> **DIRECTIONS FOR THIS TASK**:
Reproduce each line of the records below verbatim, leaving out the pictures.

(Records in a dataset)
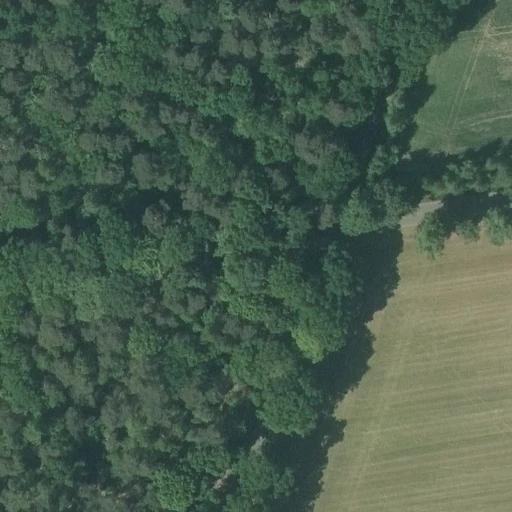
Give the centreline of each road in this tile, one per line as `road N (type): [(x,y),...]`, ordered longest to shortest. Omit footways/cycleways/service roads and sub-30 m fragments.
road 1 (unclassified): [(0,282),(335,228)]
road 2 (unclassified): [(233,511),(335,228)]
road 3 (track): [(233,245),(217,189),(189,144),(79,0)]
road 4 (unclassified): [(335,228),(409,0)]
road 5 (unclassified): [(335,228),(511,200)]
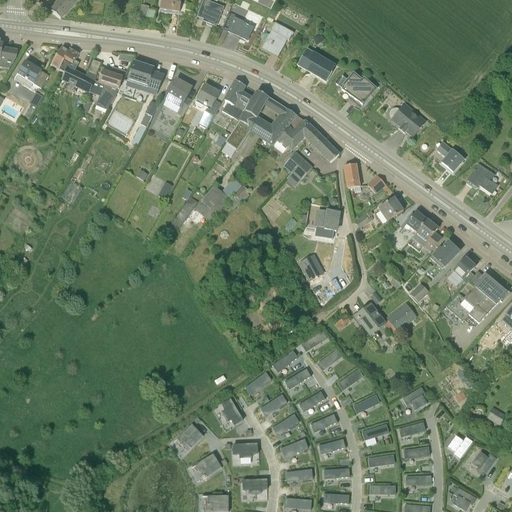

> **WRITTEN ANSWER**:
Give the centreline of each road in this tile, one per line as `road N (type): [(x,y),...]`, ordered longest to shortest. Omit footways/cycleways/service roads and sub-30 m fragments.
road 1 (unclassified): [(0,282),(335,228)]
road 2 (unclassified): [(233,511),(335,228)]
road 3 (track): [(233,245),(217,189),(189,144),(79,0)]
road 4 (unclassified): [(335,228),(409,0)]
road 5 (unclassified): [(335,228),(511,200)]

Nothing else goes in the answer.